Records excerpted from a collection
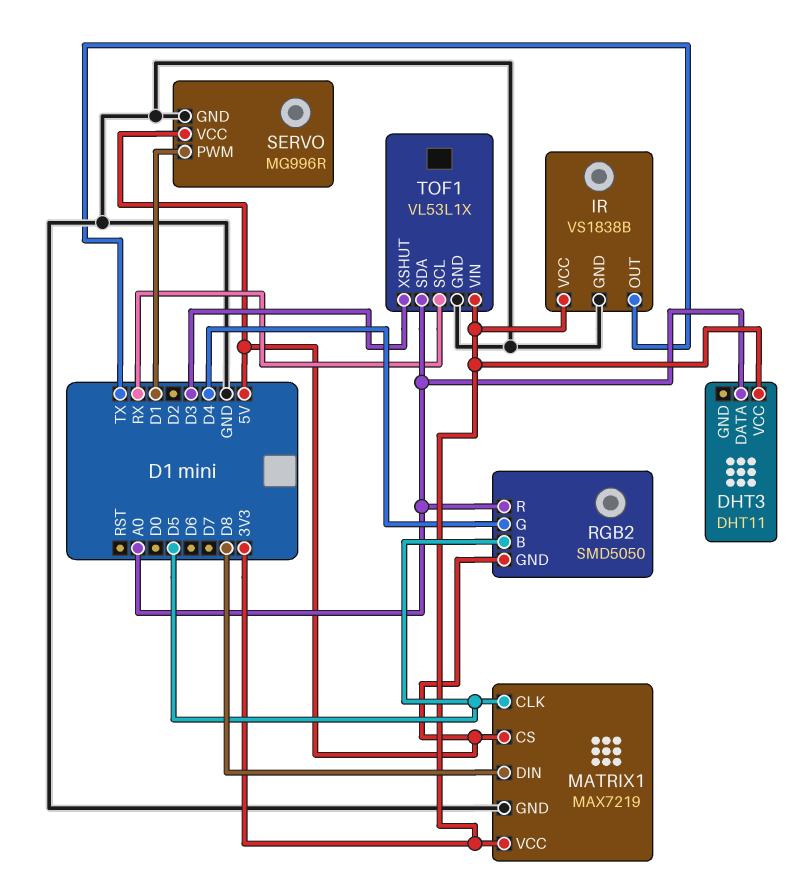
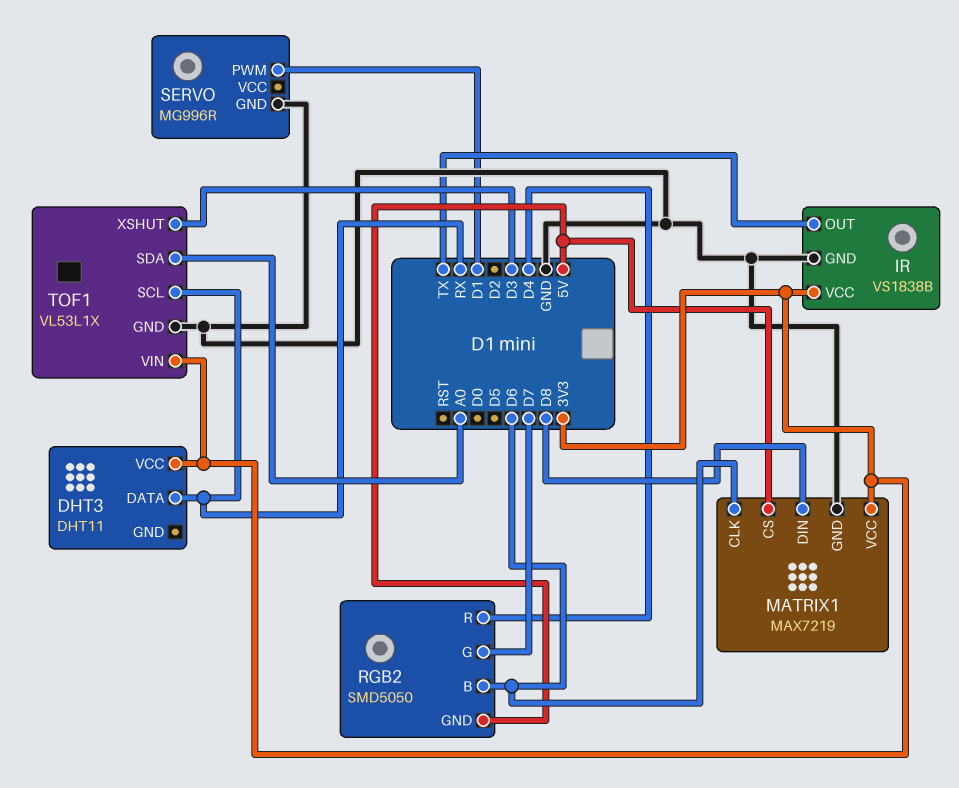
DHT3 pin DATA: A0 -> RX
MATRIX1 pin CLK: D5 -> D6
RGB2 pin B: D5 -> D6
RGB2 pin G: D4 -> D7
RGB2 pin R: A0 -> D4
SERVO pin VCC: 5V -> none

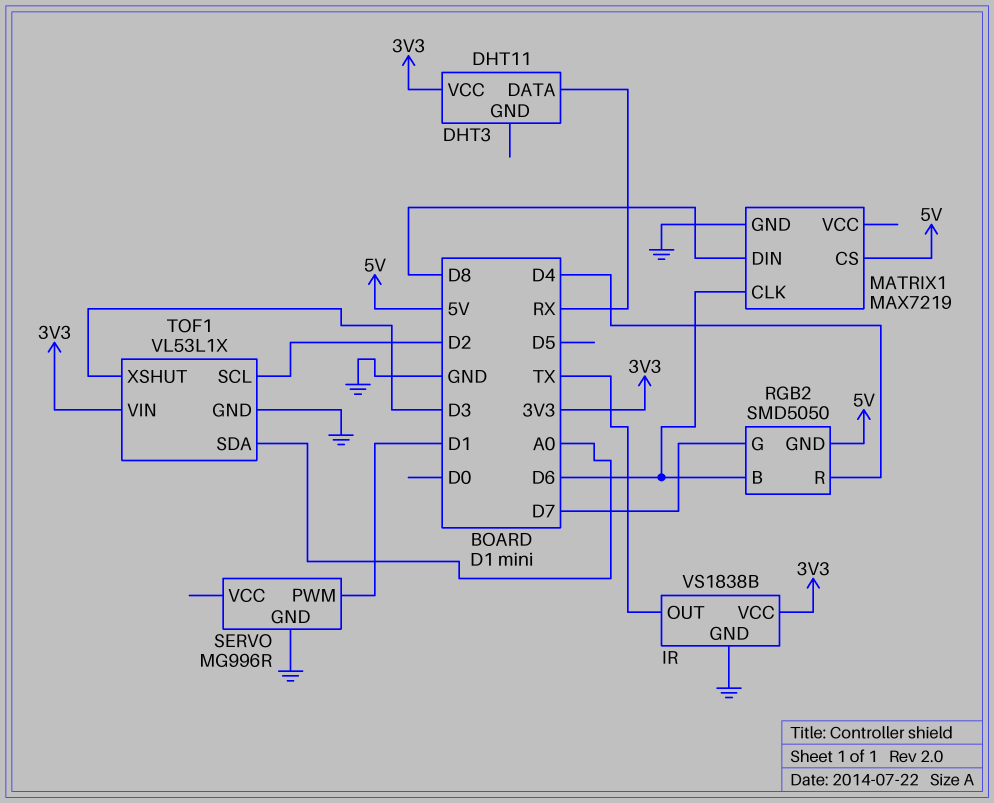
MATRIX1 pin VCC: 3V3 -> none
TOF1 pin SCL: RX -> D2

**REQUIREMENT:** Repeat only the lines from the line with "RGB2 pin R: A0 -> D4" to the end of the entries, including both the first and the last line, and drop every picture.

**PROBLEM SOLUTION:**
RGB2 pin R: A0 -> D4
SERVO pin VCC: 5V -> none

MATRIX1 pin VCC: 3V3 -> none
TOF1 pin SCL: RX -> D2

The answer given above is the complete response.